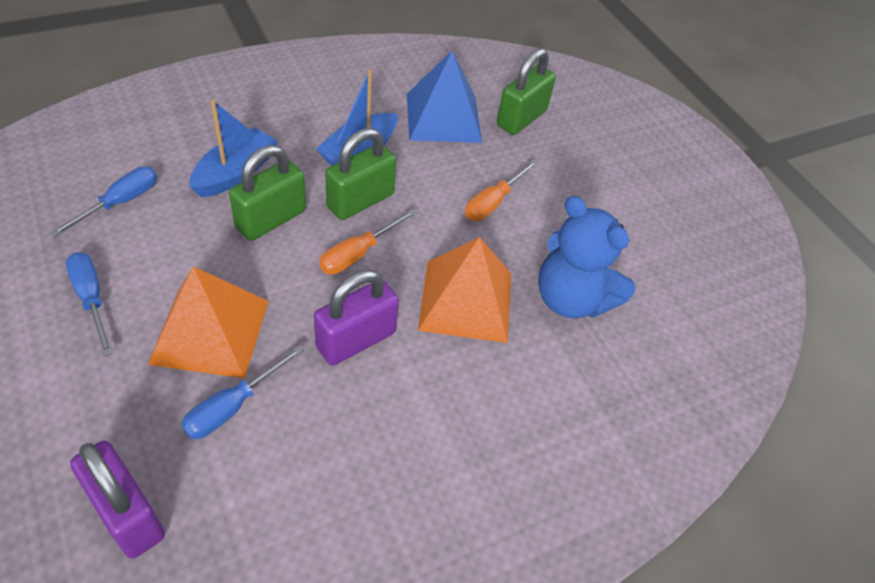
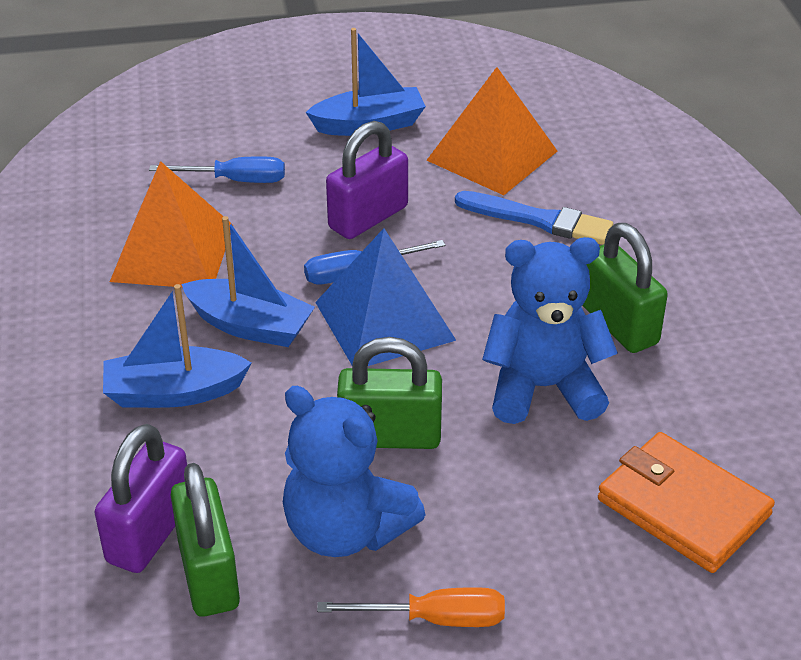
blue boat: 2 -> 3
blue brush: 0 -> 1
blue screwdriver: 3 -> 2
blue teddy bear: 1 -> 2
orange screwdriver: 2 -> 1
orange wallet: 0 -> 1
+++++
* Problem details
Please reproduce each entry above word for word and keep the pictures out of the copy.

* Answer to this exercise
blue boat: 2 -> 3
blue brush: 0 -> 1
blue screwdriver: 3 -> 2
blue teddy bear: 1 -> 2
orange screwdriver: 2 -> 1
orange wallet: 0 -> 1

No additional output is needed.